## Assignment:
Look through the data below and extract, unchanged, the lines from the one that contains "camera_right=-85 camera_up=-15" to the one that contains "type=replaced; before=Pyramide/türkis; after=Schüssel/blau;", both included.

[Data entries]
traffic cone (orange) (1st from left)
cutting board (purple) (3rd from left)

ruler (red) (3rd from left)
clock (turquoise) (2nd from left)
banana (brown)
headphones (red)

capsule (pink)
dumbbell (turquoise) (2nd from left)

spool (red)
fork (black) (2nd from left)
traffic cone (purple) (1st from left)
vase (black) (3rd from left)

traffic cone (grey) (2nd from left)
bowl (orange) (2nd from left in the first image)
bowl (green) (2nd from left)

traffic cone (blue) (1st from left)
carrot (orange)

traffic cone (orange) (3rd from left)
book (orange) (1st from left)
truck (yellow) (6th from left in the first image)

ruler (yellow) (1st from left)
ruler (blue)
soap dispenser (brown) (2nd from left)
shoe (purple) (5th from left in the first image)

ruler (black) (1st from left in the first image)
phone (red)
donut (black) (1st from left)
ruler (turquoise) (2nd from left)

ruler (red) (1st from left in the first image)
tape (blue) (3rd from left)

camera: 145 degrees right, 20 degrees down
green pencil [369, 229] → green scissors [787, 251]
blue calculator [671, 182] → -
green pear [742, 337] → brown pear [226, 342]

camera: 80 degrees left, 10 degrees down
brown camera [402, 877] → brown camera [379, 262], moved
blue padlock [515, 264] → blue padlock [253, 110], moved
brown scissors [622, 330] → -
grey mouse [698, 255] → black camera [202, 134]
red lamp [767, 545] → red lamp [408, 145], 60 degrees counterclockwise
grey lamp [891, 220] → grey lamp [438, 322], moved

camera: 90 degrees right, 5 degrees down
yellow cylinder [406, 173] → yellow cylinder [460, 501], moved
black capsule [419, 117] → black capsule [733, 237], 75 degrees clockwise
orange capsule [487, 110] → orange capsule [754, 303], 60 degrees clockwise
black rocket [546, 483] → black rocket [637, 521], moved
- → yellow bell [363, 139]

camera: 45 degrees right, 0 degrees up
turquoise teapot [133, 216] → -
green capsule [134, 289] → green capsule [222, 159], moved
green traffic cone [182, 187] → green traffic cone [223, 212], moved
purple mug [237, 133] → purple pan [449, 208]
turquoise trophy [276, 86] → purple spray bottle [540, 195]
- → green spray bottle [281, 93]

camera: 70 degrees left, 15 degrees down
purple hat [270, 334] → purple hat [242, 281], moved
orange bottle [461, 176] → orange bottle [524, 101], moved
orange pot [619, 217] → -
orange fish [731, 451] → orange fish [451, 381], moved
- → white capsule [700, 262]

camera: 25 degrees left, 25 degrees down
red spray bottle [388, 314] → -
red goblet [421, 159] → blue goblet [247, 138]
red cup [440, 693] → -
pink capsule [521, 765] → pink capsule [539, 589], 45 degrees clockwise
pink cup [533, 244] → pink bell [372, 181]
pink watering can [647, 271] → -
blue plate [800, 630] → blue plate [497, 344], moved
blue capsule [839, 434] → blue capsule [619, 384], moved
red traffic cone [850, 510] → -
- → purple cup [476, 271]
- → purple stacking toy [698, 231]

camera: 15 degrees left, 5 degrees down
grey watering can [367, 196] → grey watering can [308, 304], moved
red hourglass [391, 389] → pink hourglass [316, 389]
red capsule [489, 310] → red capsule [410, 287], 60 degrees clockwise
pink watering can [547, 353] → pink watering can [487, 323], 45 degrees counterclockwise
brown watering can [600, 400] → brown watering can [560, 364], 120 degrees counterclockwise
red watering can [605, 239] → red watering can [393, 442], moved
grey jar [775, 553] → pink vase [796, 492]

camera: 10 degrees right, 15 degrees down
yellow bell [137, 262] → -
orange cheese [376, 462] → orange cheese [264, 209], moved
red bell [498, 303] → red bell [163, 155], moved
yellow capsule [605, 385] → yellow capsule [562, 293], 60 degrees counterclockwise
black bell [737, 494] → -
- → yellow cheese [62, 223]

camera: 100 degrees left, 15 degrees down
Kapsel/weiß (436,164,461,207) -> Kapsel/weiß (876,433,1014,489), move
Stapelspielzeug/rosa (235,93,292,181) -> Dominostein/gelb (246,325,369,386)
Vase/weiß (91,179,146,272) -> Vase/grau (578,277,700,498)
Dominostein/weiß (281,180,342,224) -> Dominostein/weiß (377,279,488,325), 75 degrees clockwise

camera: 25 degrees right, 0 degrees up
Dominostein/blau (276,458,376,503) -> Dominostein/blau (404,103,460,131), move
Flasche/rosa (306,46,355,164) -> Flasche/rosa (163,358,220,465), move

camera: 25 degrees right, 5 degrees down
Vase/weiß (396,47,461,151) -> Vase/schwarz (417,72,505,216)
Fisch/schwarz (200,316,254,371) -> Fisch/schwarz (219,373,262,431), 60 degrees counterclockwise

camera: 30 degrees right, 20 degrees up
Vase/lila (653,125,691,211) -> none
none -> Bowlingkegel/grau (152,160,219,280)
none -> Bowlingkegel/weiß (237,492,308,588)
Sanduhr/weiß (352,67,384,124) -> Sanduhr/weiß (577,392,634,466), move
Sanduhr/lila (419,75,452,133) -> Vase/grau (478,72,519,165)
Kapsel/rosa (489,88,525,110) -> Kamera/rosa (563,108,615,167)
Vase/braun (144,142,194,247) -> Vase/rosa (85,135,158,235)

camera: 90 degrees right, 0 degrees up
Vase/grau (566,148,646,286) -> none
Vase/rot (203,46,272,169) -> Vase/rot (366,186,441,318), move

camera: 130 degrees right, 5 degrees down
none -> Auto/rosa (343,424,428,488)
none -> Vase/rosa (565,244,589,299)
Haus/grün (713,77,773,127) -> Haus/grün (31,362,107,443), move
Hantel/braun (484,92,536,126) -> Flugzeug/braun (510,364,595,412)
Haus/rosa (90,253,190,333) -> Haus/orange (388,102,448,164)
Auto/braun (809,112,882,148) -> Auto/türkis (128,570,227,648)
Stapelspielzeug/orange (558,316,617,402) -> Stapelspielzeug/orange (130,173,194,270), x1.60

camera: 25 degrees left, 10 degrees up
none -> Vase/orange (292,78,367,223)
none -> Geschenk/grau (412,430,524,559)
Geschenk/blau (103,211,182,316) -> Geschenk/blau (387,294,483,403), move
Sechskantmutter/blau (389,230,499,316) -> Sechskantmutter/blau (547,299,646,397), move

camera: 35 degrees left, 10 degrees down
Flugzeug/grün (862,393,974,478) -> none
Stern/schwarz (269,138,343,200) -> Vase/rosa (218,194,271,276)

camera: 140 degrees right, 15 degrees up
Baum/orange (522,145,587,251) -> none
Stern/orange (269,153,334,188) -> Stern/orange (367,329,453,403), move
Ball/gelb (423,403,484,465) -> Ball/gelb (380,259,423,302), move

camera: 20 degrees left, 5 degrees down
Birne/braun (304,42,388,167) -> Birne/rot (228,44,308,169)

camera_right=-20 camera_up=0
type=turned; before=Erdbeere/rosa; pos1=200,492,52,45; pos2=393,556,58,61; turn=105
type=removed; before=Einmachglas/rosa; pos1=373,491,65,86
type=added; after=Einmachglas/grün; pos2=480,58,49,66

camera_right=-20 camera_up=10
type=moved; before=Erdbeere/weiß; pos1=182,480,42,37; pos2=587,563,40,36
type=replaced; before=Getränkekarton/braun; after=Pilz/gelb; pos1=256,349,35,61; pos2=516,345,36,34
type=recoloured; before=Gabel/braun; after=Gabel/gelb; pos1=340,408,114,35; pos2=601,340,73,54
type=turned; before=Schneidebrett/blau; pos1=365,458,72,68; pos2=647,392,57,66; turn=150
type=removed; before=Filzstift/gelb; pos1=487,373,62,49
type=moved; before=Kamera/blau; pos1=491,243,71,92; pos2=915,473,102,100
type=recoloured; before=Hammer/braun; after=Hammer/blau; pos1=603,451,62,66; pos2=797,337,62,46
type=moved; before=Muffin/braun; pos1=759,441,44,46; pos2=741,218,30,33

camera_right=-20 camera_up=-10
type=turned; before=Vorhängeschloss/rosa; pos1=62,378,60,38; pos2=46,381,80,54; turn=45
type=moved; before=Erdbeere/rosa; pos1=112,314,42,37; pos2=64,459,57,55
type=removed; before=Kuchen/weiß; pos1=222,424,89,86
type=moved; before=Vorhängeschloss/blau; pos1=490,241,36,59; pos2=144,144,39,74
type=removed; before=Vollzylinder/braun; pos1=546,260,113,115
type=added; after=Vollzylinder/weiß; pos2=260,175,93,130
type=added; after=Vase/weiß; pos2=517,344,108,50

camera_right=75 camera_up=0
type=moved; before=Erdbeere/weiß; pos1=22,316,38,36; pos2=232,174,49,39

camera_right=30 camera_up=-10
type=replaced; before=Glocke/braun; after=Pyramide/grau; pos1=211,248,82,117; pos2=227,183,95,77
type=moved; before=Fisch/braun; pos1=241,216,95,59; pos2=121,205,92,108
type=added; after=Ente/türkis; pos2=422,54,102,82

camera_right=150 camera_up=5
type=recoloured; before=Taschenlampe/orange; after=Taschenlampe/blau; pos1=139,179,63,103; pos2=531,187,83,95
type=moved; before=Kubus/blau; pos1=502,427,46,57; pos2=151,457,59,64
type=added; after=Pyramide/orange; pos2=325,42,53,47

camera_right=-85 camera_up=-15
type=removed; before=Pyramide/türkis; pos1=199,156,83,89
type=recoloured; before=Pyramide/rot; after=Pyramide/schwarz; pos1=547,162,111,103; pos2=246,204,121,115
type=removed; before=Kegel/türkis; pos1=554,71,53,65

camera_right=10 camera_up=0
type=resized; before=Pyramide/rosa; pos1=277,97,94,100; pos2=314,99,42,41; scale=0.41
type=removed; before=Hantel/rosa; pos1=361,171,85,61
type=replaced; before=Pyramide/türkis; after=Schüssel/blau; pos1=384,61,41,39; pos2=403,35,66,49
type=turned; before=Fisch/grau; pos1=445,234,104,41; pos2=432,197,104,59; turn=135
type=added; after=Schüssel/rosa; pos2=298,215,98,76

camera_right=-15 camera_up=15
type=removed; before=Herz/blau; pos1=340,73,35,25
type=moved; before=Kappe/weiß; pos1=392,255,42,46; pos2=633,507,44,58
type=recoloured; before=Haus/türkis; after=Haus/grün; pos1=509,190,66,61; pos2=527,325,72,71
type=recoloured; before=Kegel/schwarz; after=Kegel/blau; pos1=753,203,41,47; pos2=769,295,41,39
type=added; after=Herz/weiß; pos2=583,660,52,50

## Expected answer:
camera_right=-85 camera_up=-15
type=removed; before=Pyramide/türkis; pos1=199,156,83,89
type=recoloured; before=Pyramide/rot; after=Pyramide/schwarz; pos1=547,162,111,103; pos2=246,204,121,115
type=removed; before=Kegel/türkis; pos1=554,71,53,65

camera_right=10 camera_up=0
type=resized; before=Pyramide/rosa; pos1=277,97,94,100; pos2=314,99,42,41; scale=0.41
type=removed; before=Hantel/rosa; pos1=361,171,85,61
type=replaced; before=Pyramide/türkis; after=Schüssel/blau; pos1=384,61,41,39; pos2=403,35,66,49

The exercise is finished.